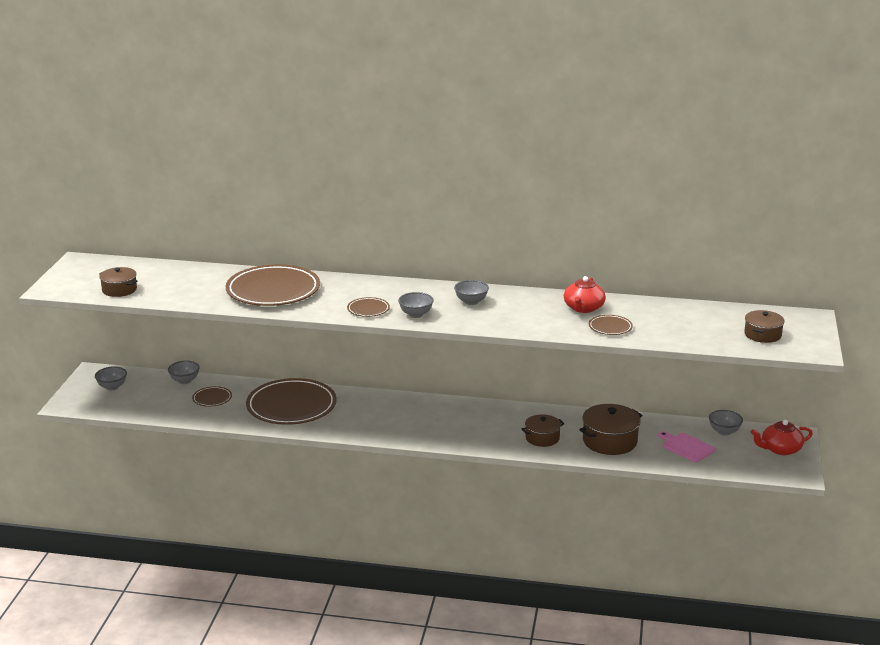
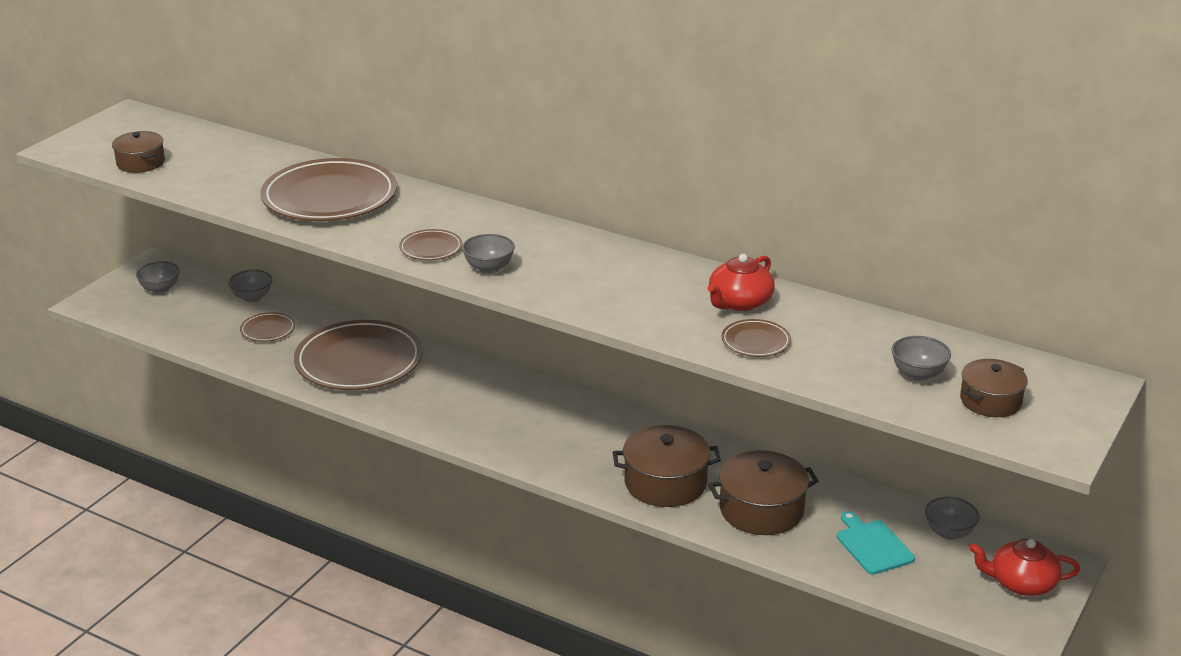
camera: 20 degrees right, 5 degrees up
(471, 302) = (582, 262): grey bowl -> grey bowl (918, 374)
(542, 438) = (665, 483): brown pot -> brown pot, size x1.58
(686, 447) = (872, 545): pink cutting board -> turquoise cutting board

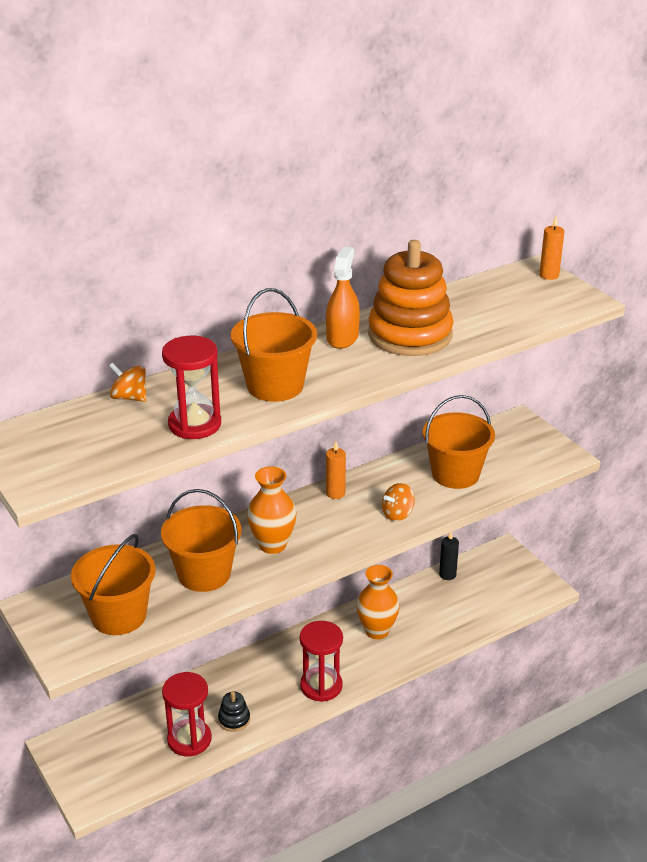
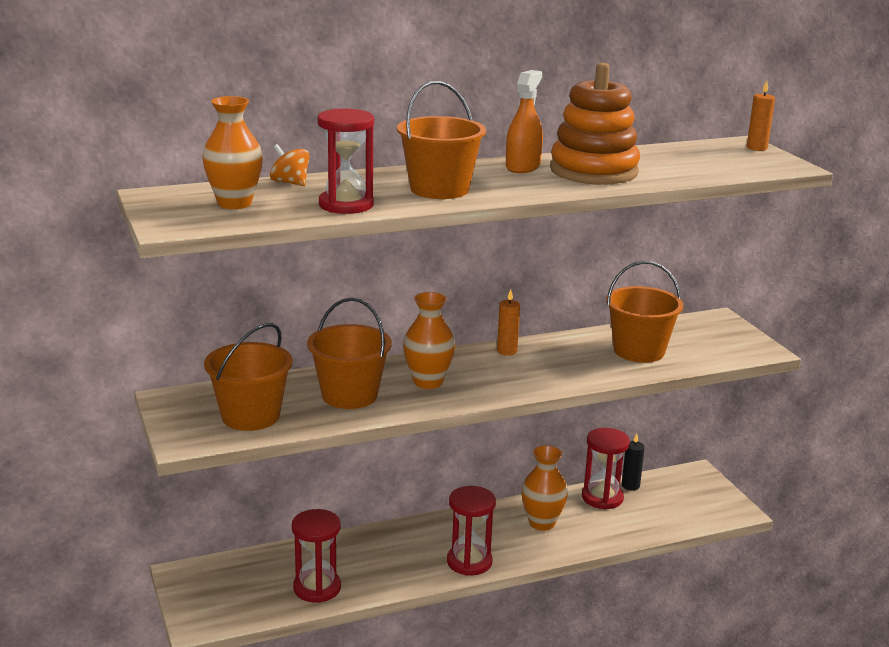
camera: 10 degrees right, 10 degrees down
(87, 439) = (234, 203): none -> orange vase
(234, 719) = (369, 578): black stacking toy -> none
(397, 514) = (567, 374): orange spinning top -> none
(425, 593) = (602, 498): none -> red hourglass

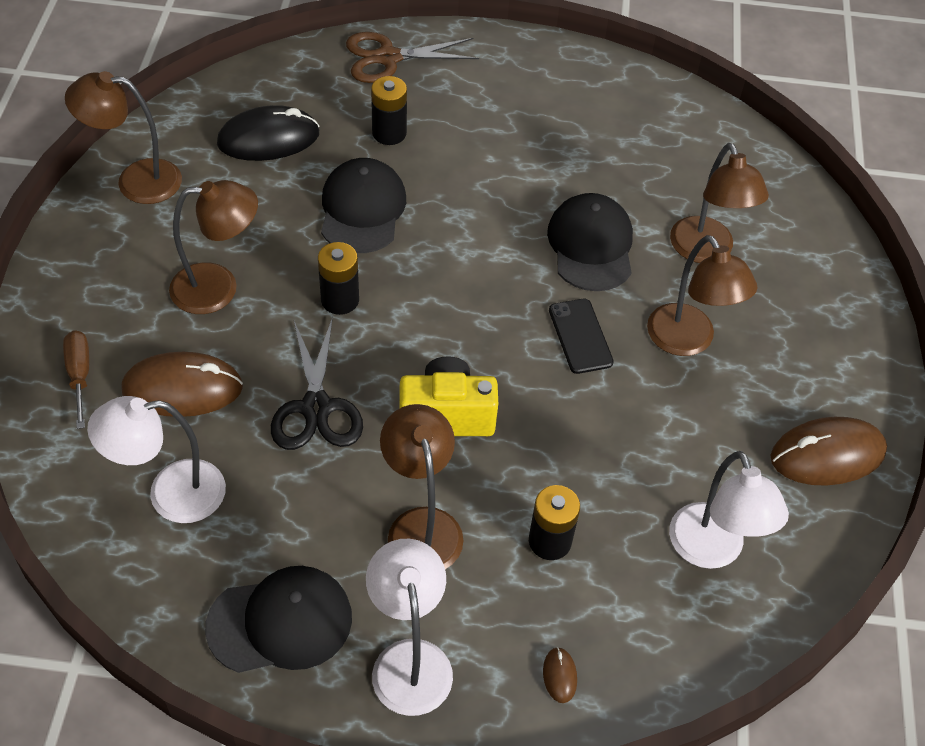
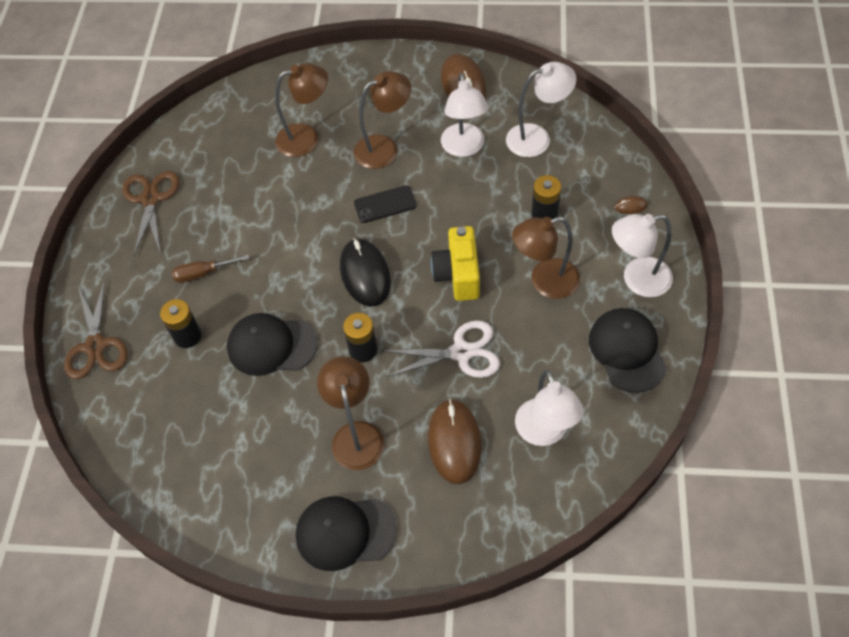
camera: 85 degrees left, 5 degrees up
(80, 375) = (450, 518): brown screwdriver -> brown screwdriver (203, 273)
(136, 181) = (240, 521): brown lamp -> none
(268, 139) = (191, 424): black mouse -> black mouse (365, 274)
(316, 408) = (461, 353): black scissors -> white scissors
(591, 245) = (304, 201): black cap -> black cap (345, 532)
(600, 96) = (151, 199): none -> brown scissors
(689, 444) = (464, 148): none -> white lamp

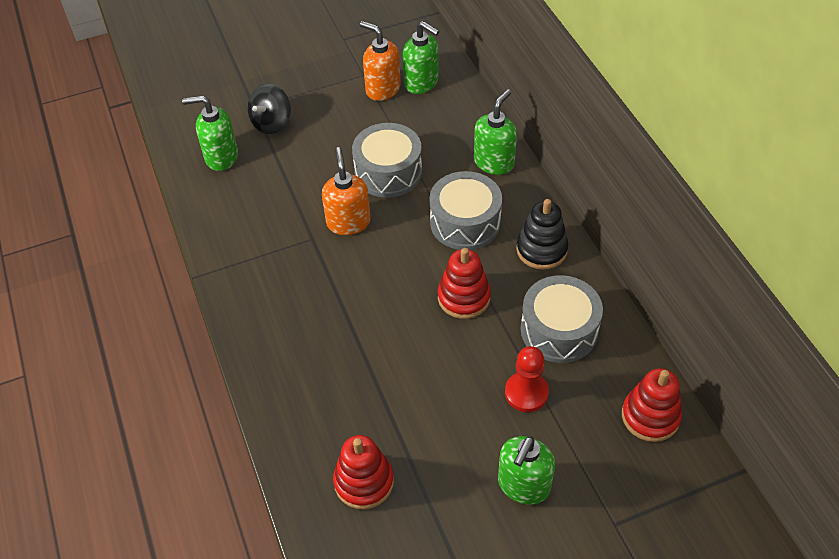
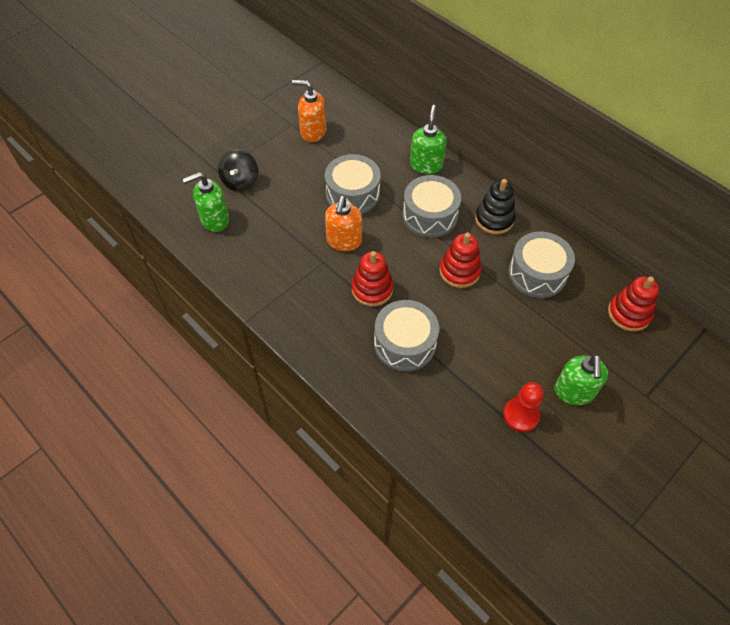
camera: 25 degrees left, 5 degrees up
(348, 222) = (344, 241): orange soap dispenser -> orange soap dispenser turned 135 degrees counterclockwise
(352, 359) = (405, 343): none -> grey drum
(364, 482) = (464, 431): red stacking toy -> red stacking toy (372, 289)
(422, 83) = (340, 119): green soap dispenser -> none
(526, 393) = (540, 325): red pawn -> red pawn (521, 415)

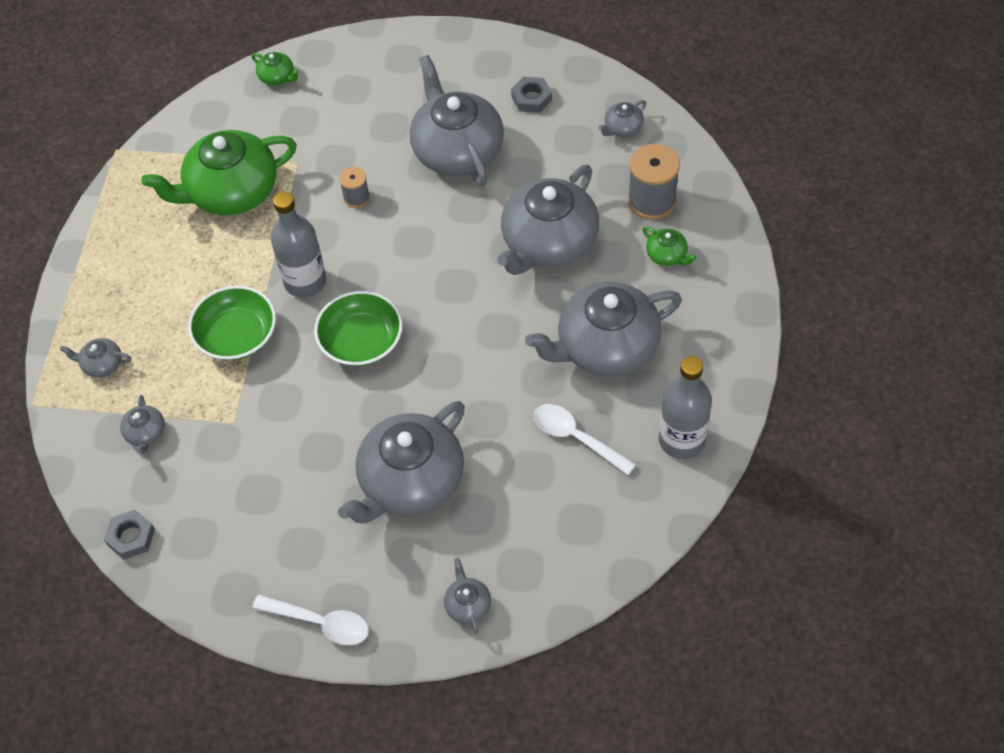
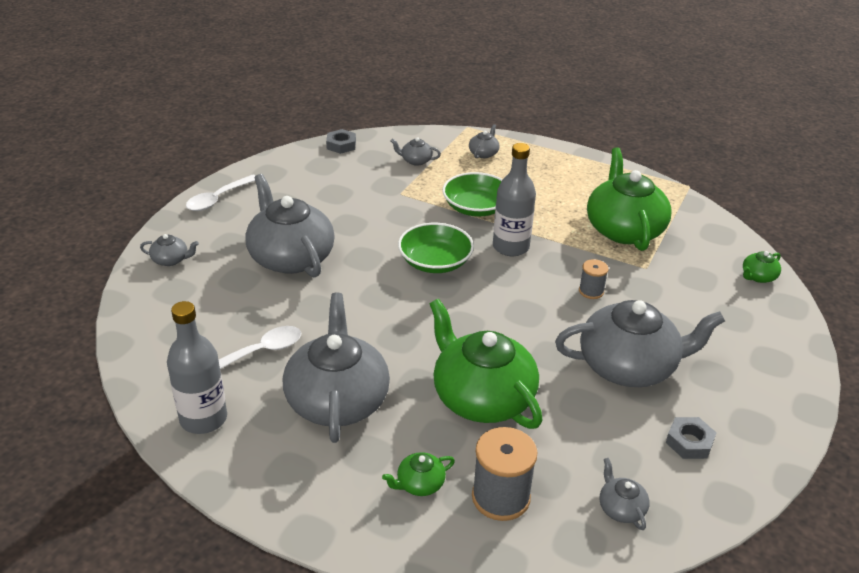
camera: 105 degrees right, 20 degrees down
(548, 243) = (481, 397): grey teapot -> green teapot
:::::
What the task requires → Write out only the lines from the line containing "(352, 359) = (405, 343): none -> grey drum" through the end of the material above, both end lines included. Pictures are not written out.

Result for this task →
(352, 359) = (405, 343): none -> grey drum
(364, 482) = (464, 431): red stacking toy -> red stacking toy (372, 289)
(422, 83) = (340, 119): green soap dispenser -> none
(526, 393) = (540, 325): red pawn -> red pawn (521, 415)

camera: 105 degrees right, 20 degrees down
(548, 243) = (481, 397): grey teapot -> green teapot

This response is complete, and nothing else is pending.